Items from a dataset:
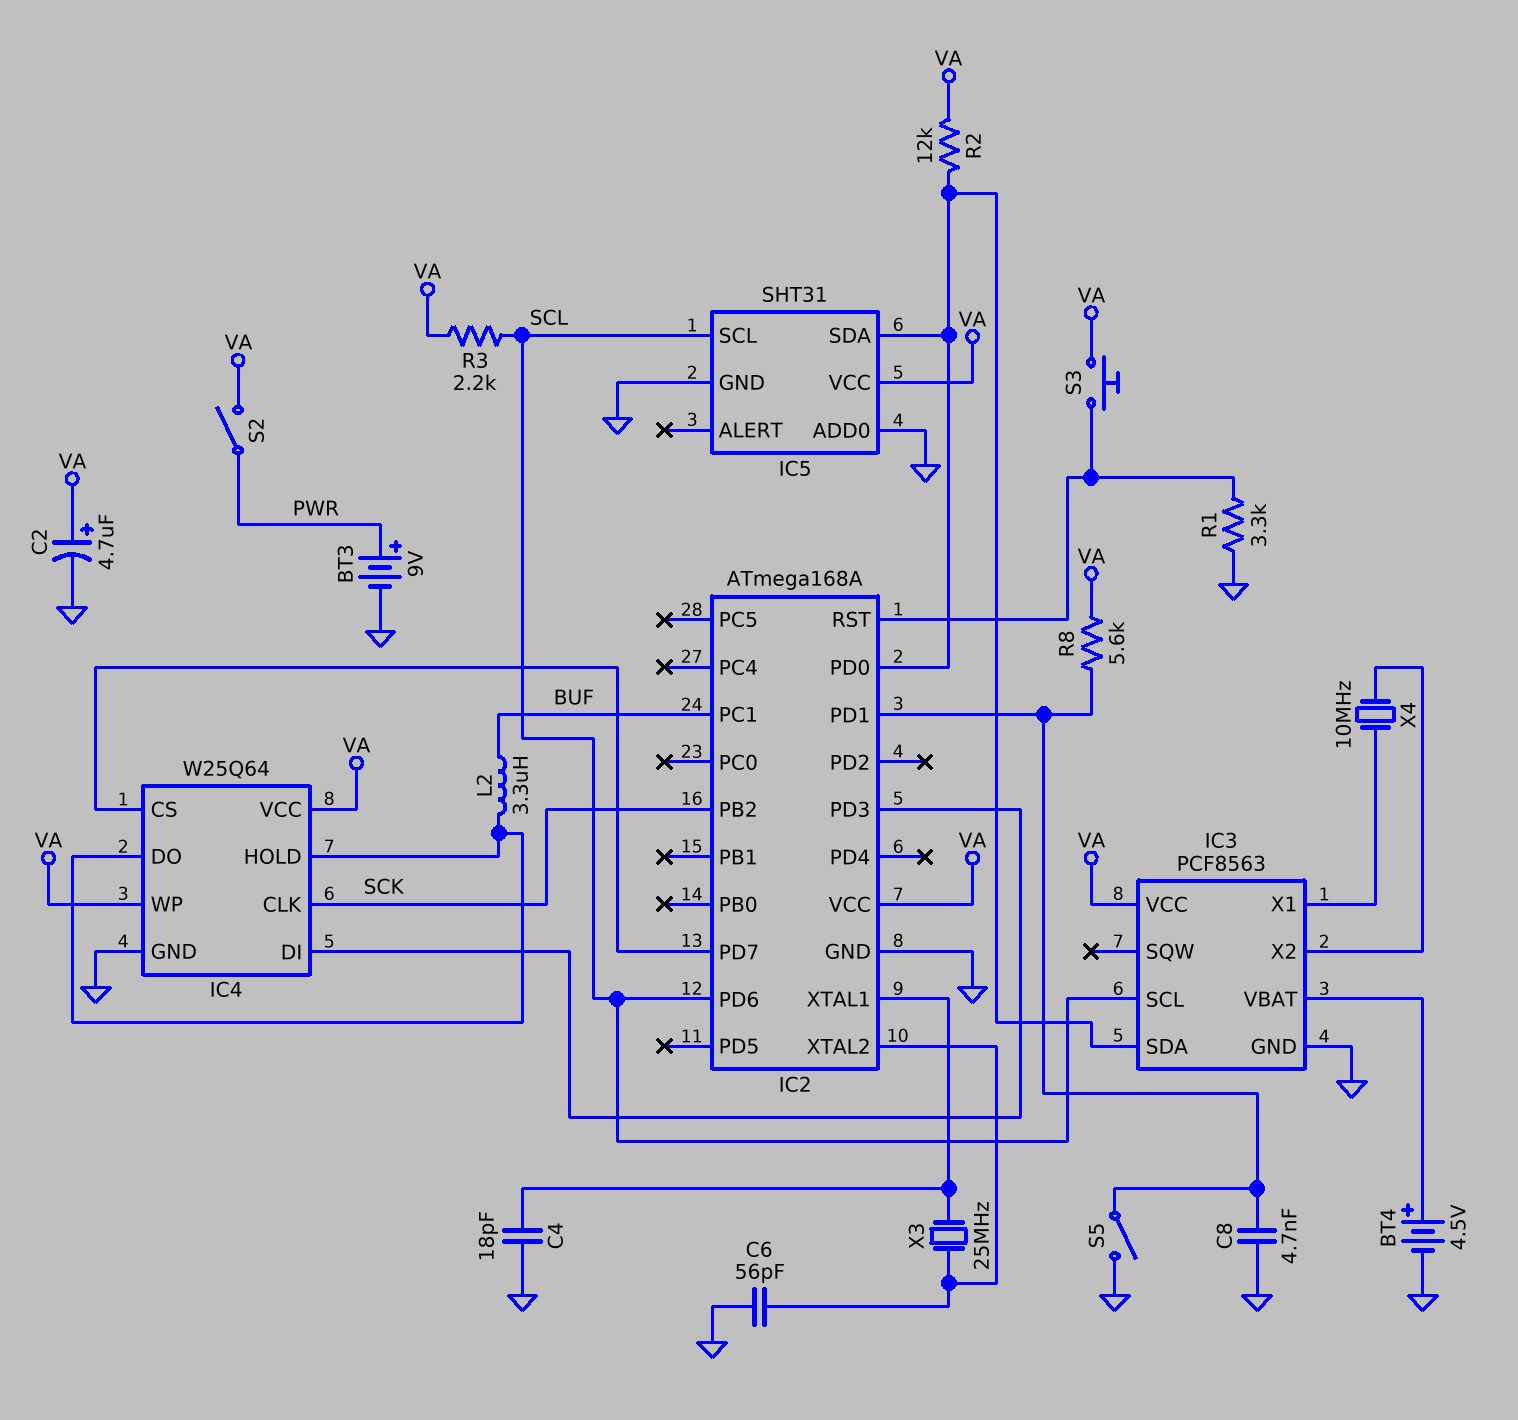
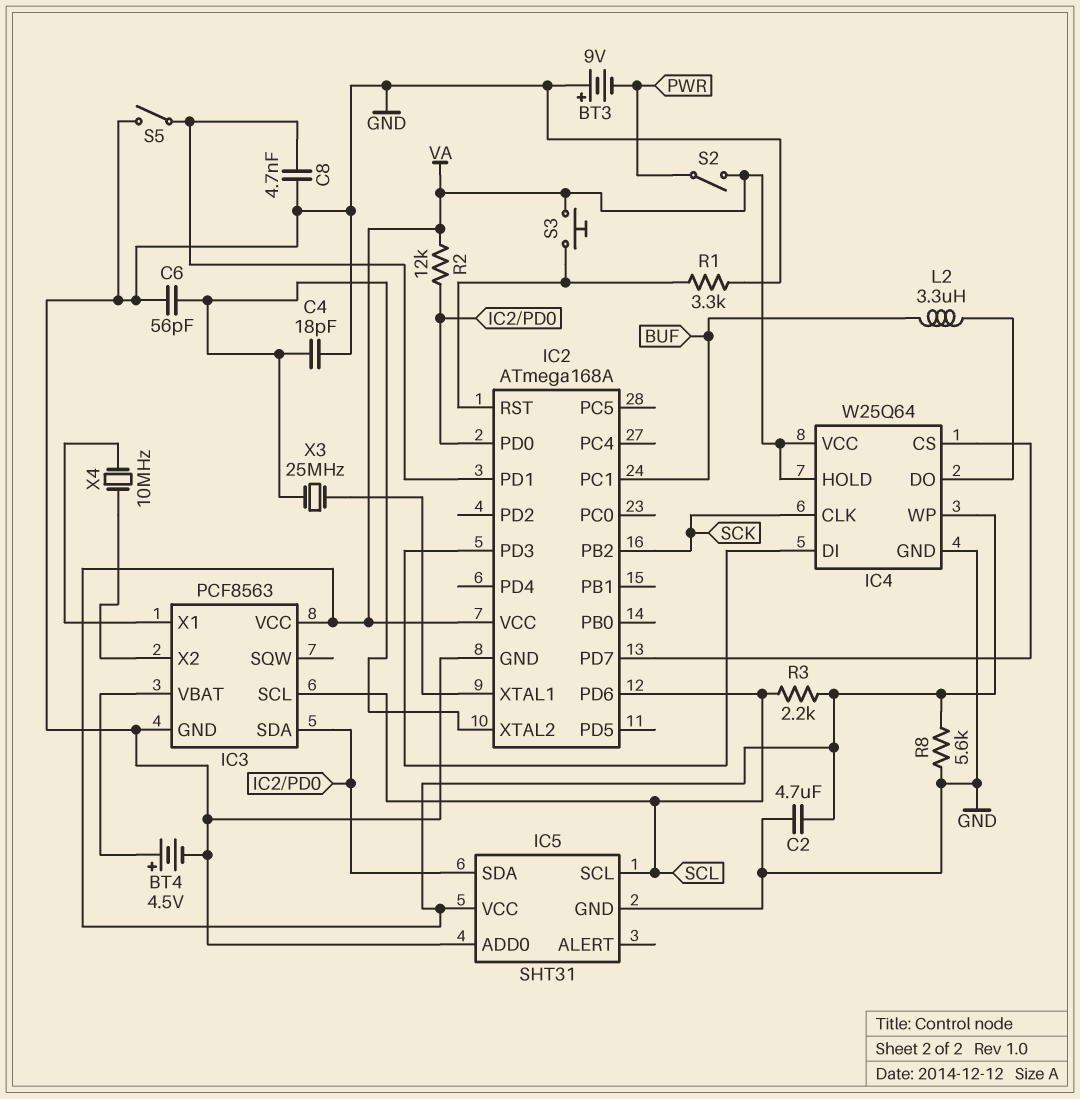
BT3: 9V (plus PWR, minus GND) -> 9V (plus GND, minus PWR)
C2: 4.7uF (plus VA, minus GND) -> 4.7uF (GND, VA)
C4: 18pF (GND, IC2/XTAL1) -> 18pF (GND, IC2/XTAL2)
IC4 pin HOLD: IC4/DO -> VA
R8: 5.6k (IC2/PD1, VA) -> 5.6k (GND, VA)

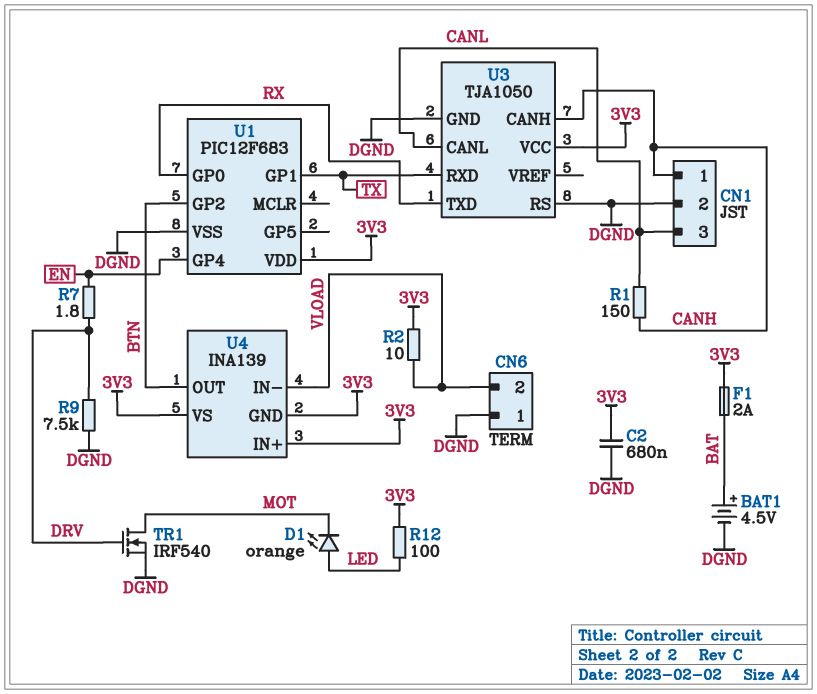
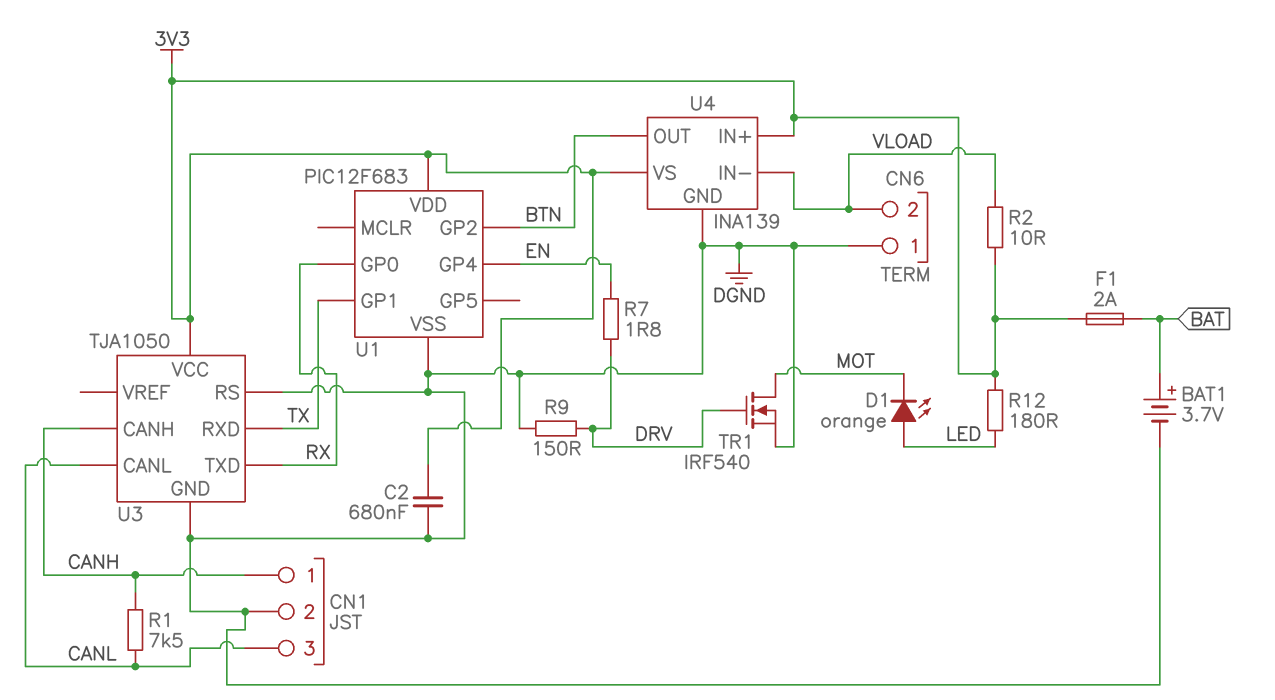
BAT1: 4.5V (plus BAT, minus DGND) -> 3.7V (plus BAT, minus DGND)
R1: 150 (CANH, CANL) -> 7.5k (CANH, CANL)
R9: 7.5k (DGND, DRV) -> 150 (DGND, DRV)
R12: 100 (3V3, LED) -> 180 (3V3, LED)
U4 pin GND: 3V3 -> DGND

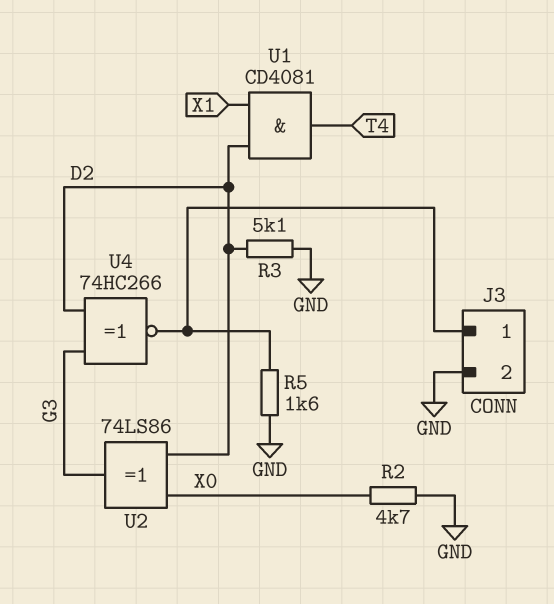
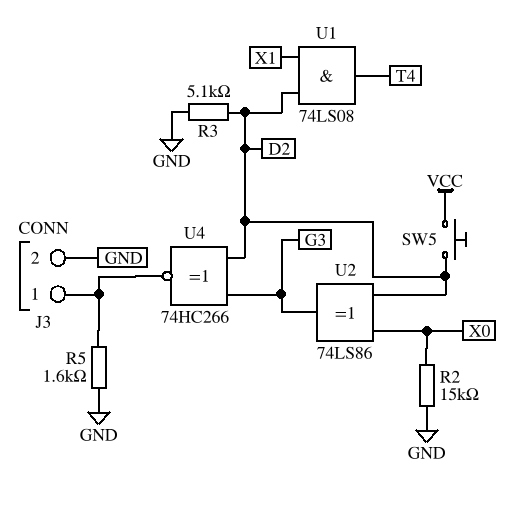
R2: 4.7k (GND, X0) -> 15k (GND, X0)
SW5: none -> button (D2, VCC)
U1: AND CD4081 (in D2, in X1, out T4) -> AND 74LS08 (in D2, in X1, out T4)

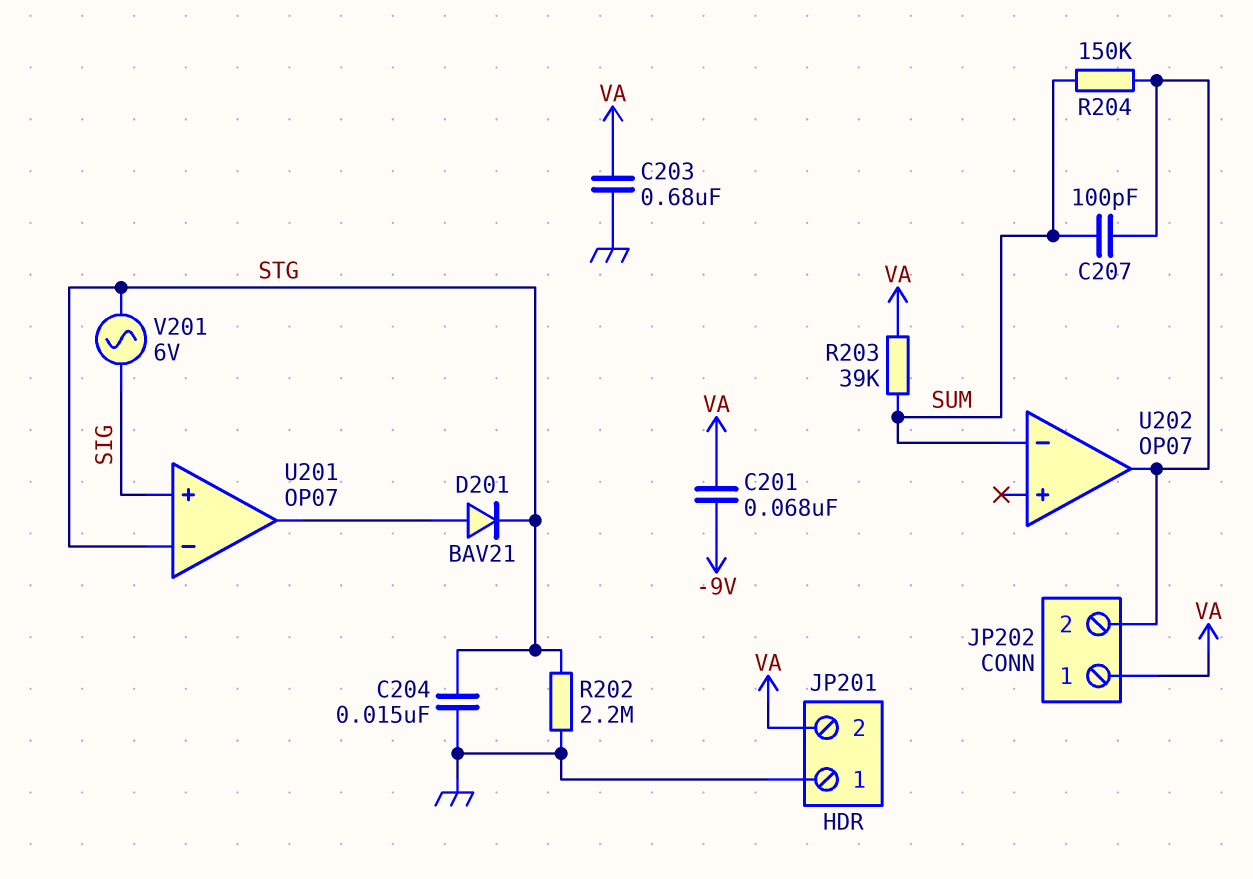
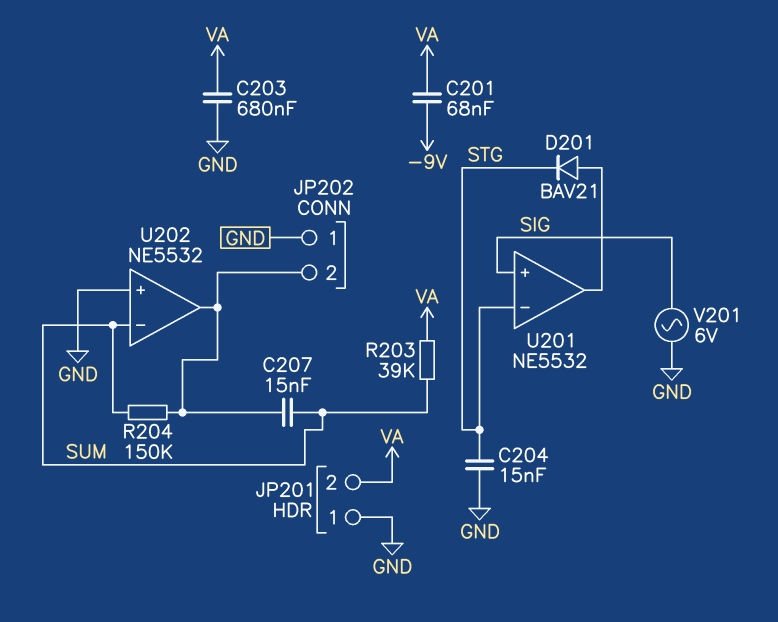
C207: 100pF (JP202/2, SUM) -> 15nF (JP202/2, SUM)
JP202 pin 1: VA -> GND
R202: 2.2M (GND, STG) -> none
U201: OP07 -> NE5532
U202: OP07 -> NE5532
U202 pin in+: none -> GND
V201: AC 6V (SIG, STG) -> AC 6V (GND, SIG)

Brief - Search the records for the string "plus" and return every line in which it occurs.

Exercise result -
BT3: 9V (plus PWR, minus GND) -> 9V (plus GND, minus PWR)
C2: 4.7uF (plus VA, minus GND) -> 4.7uF (GND, VA)
BAT1: 4.5V (plus BAT, minus DGND) -> 3.7V (plus BAT, minus DGND)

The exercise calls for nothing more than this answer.